*** MATERIAL FOR THE TASK ***

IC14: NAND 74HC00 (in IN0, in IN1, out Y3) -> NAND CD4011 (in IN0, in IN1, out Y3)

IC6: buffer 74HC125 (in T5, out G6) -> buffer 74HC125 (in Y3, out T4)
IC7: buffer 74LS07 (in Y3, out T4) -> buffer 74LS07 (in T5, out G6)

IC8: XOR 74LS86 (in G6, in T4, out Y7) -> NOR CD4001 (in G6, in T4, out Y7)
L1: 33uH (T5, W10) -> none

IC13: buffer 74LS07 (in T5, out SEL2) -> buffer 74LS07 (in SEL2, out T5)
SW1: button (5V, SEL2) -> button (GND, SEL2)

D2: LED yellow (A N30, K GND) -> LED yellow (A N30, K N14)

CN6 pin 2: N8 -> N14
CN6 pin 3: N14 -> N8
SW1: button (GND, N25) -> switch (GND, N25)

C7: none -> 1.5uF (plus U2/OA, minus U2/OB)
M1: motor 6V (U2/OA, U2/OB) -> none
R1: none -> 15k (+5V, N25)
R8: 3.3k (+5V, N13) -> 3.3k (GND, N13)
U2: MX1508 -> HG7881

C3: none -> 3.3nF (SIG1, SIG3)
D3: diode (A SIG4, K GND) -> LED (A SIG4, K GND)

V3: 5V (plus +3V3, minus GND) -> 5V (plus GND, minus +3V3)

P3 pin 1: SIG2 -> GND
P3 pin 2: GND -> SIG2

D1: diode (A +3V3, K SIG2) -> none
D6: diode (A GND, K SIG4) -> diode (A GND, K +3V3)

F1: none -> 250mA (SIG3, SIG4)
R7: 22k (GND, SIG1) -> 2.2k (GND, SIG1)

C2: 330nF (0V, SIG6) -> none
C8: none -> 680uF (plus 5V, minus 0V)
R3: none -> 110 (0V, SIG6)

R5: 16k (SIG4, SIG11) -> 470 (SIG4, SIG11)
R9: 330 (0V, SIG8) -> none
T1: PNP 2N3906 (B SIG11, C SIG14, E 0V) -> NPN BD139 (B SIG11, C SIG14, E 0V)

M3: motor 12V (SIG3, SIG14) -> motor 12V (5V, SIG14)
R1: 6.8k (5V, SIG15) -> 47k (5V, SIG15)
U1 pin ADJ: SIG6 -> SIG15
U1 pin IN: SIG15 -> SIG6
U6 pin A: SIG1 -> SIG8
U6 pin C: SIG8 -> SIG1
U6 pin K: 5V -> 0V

***

Transcribe the entries above word for word, from the first line through the line containing "CN6 pin 3: N14 -> N8", and nothing else.

IC14: NAND 74HC00 (in IN0, in IN1, out Y3) -> NAND CD4011 (in IN0, in IN1, out Y3)

IC6: buffer 74HC125 (in T5, out G6) -> buffer 74HC125 (in Y3, out T4)
IC7: buffer 74LS07 (in Y3, out T4) -> buffer 74LS07 (in T5, out G6)

IC8: XOR 74LS86 (in G6, in T4, out Y7) -> NOR CD4001 (in G6, in T4, out Y7)
L1: 33uH (T5, W10) -> none

IC13: buffer 74LS07 (in T5, out SEL2) -> buffer 74LS07 (in SEL2, out T5)
SW1: button (5V, SEL2) -> button (GND, SEL2)

D2: LED yellow (A N30, K GND) -> LED yellow (A N30, K N14)

CN6 pin 2: N8 -> N14
CN6 pin 3: N14 -> N8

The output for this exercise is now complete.